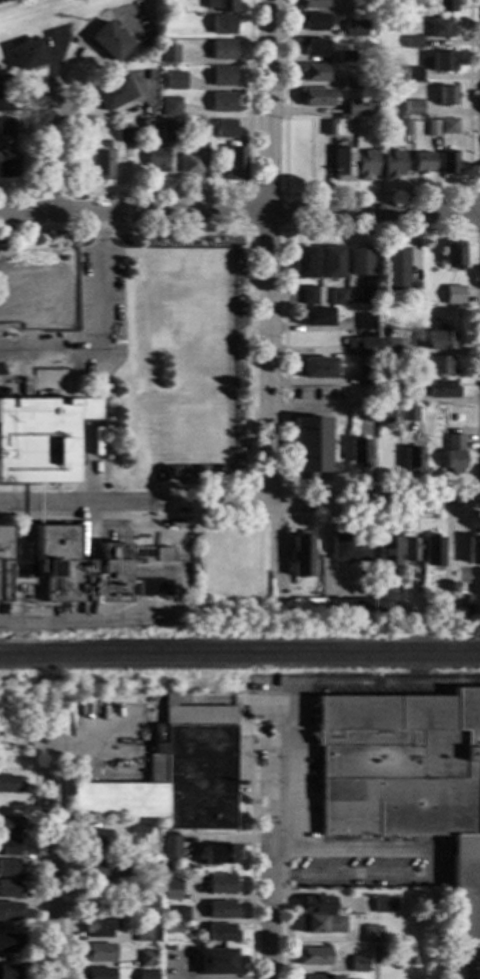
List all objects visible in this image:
road: (16, 4)
building: (315, 4)
building: (222, 5)
building: (355, 6)
building: (446, 6)
building: (177, 9)
building: (371, 9)
building: (316, 21)
building: (224, 24)
building: (357, 28)
building: (442, 28)
road: (86, 34)
building: (110, 41)
building: (415, 42)
building: (316, 47)
building: (224, 50)
building: (29, 54)
building: (171, 55)
building: (348, 56)
building: (443, 61)
building: (316, 73)
building: (415, 74)
building: (224, 76)
building: (176, 81)
building: (352, 84)
building: (113, 93)
building: (5, 94)
building: (449, 95)
building: (317, 97)
building: (224, 103)
building: (172, 107)
building: (415, 108)
building: (361, 109)
building: (214, 123)
building: (83, 124)
building: (143, 125)
building: (7, 126)
building: (450, 126)
building: (330, 127)
building: (406, 127)
building: (434, 128)
building: (199, 129)
building: (227, 129)
building: (173, 131)
building: (127, 136)
road: (54, 160)
building: (159, 160)
building: (8, 161)
building: (424, 162)
building: (192, 163)
building: (450, 163)
building: (83, 164)
building: (237, 164)
building: (345, 165)
building: (366, 165)
building: (394, 165)
building: (104, 166)
road: (251, 187)
road: (53, 195)
road: (287, 195)
road: (379, 195)
road: (18, 196)
road: (473, 210)
road: (239, 212)
road: (102, 227)
building: (456, 254)
building: (162, 258)
building: (219, 258)
building: (333, 262)
building: (361, 262)
building: (305, 263)
building: (397, 269)
road: (252, 274)
parking lot: (101, 287)
road: (216, 291)
building: (311, 295)
building: (455, 295)
road: (271, 296)
building: (341, 297)
building: (368, 297)
building: (356, 300)
building: (180, 304)
building: (219, 312)
building: (319, 317)
building: (367, 321)
building: (441, 340)
building: (365, 345)
building: (391, 346)
road: (102, 349)
building: (220, 352)
road: (287, 356)
building: (392, 365)
building: (442, 365)
building: (320, 368)
building: (370, 375)
building: (443, 389)
building: (390, 393)
building: (370, 413)
building: (411, 413)
building: (389, 416)
building: (41, 439)
building: (168, 441)
building: (312, 445)
building: (237, 446)
building: (456, 450)
building: (99, 452)
building: (360, 452)
building: (203, 456)
building: (415, 460)
road: (85, 461)
road: (475, 486)
road: (256, 487)
road: (78, 503)
road: (318, 503)
road: (131, 518)
road: (383, 518)
building: (349, 548)
building: (411, 550)
building: (433, 551)
building: (474, 551)
building: (388, 552)
building: (163, 554)
building: (302, 556)
building: (4, 563)
building: (79, 568)
building: (418, 585)
building: (153, 588)
building: (385, 603)
building: (446, 603)
building: (465, 603)
building: (333, 605)
road: (128, 619)
railway: (240, 649)
railway: (240, 659)
road: (96, 739)
building: (175, 774)
building: (407, 778)
building: (9, 784)
building: (9, 825)
building: (138, 826)
building: (93, 837)
road: (270, 840)
building: (170, 846)
building: (8, 847)
road: (375, 850)
road: (250, 854)
road: (51, 855)
building: (221, 855)
road: (415, 856)
road: (32, 857)
road: (66, 863)
building: (9, 867)
building: (105, 869)
road: (361, 875)
building: (217, 884)
building: (9, 889)
building: (170, 889)
building: (148, 897)
building: (382, 904)
building: (317, 905)
building: (220, 910)
building: (9, 911)
building: (178, 913)
road: (285, 914)
building: (321, 924)
building: (95, 928)
building: (171, 928)
building: (220, 933)
building: (143, 934)
building: (371, 934)
building: (9, 943)
building: (167, 948)
building: (97, 952)
building: (375, 955)
building: (314, 956)
building: (146, 958)
building: (215, 962)
building: (358, 963)
road: (467, 963)
building: (8, 972)
building: (97, 973)
building: (475, 973)
building: (146, 974)
building: (321, 977)

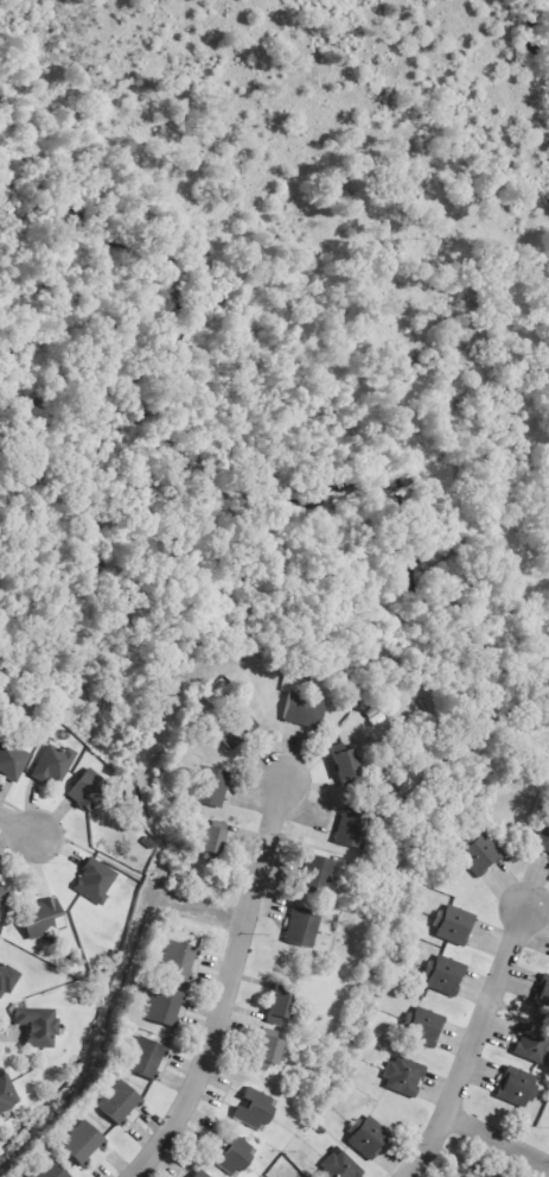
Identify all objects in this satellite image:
building: (304, 710)
building: (235, 726)
building: (12, 760)
building: (54, 763)
building: (346, 767)
building: (210, 786)
building: (87, 788)
road: (19, 825)
building: (352, 827)
building: (210, 838)
building: (543, 838)
building: (479, 854)
building: (316, 873)
building: (95, 881)
building: (3, 896)
road: (196, 906)
building: (42, 916)
building: (453, 924)
building: (302, 926)
building: (177, 961)
building: (443, 974)
building: (6, 980)
road: (225, 986)
building: (541, 995)
building: (163, 1005)
building: (279, 1006)
building: (38, 1026)
building: (423, 1026)
building: (532, 1043)
building: (268, 1045)
road: (472, 1045)
building: (145, 1057)
building: (403, 1076)
building: (516, 1087)
building: (7, 1094)
building: (118, 1101)
building: (254, 1108)
building: (366, 1136)
building: (82, 1142)
road: (497, 1142)
building: (231, 1152)
building: (338, 1166)
building: (49, 1170)
building: (199, 1174)
building: (486, 1175)

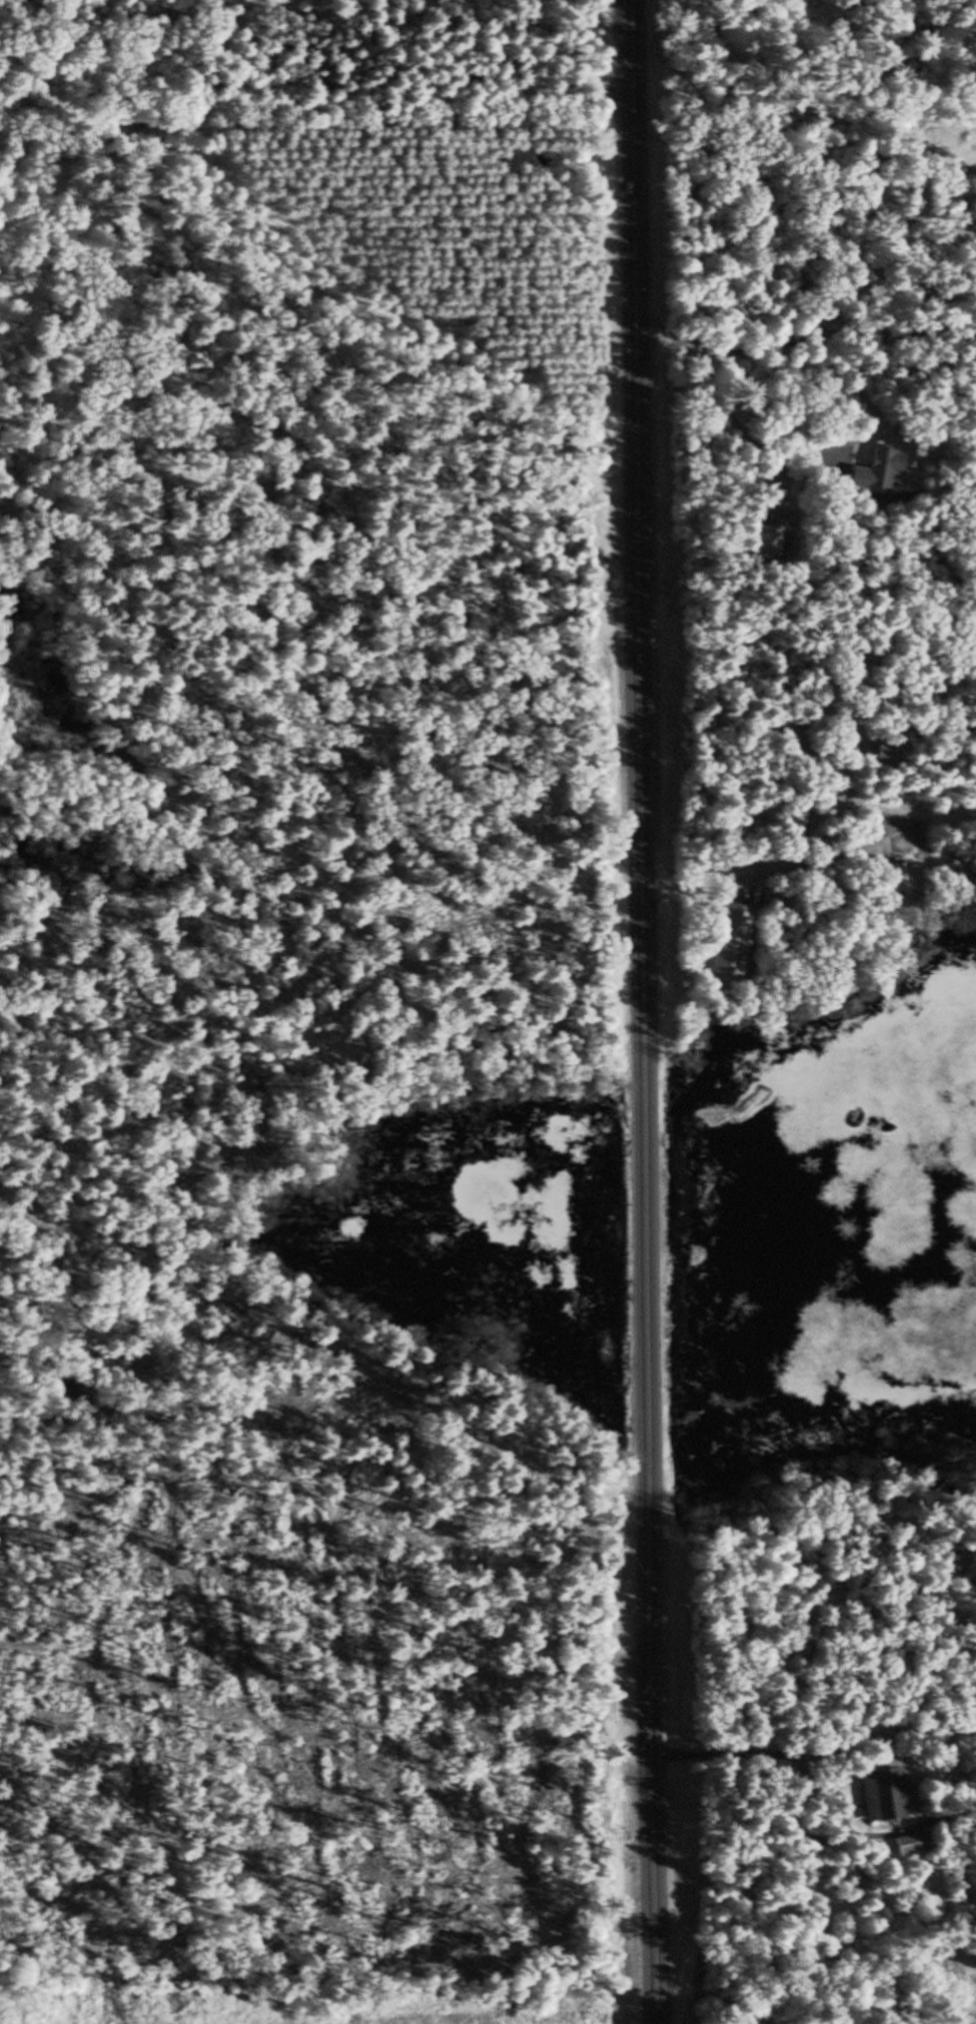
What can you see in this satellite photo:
road: (713, 389)
building: (875, 470)
building: (768, 541)
building: (849, 662)
building: (886, 752)
road: (805, 829)
building: (891, 876)
building: (728, 941)
road: (645, 1011)
building: (877, 1795)
building: (898, 1846)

PROBLEM TO WORK ON: State how many lines above contain the string "this", with no other words.

RESULT: 3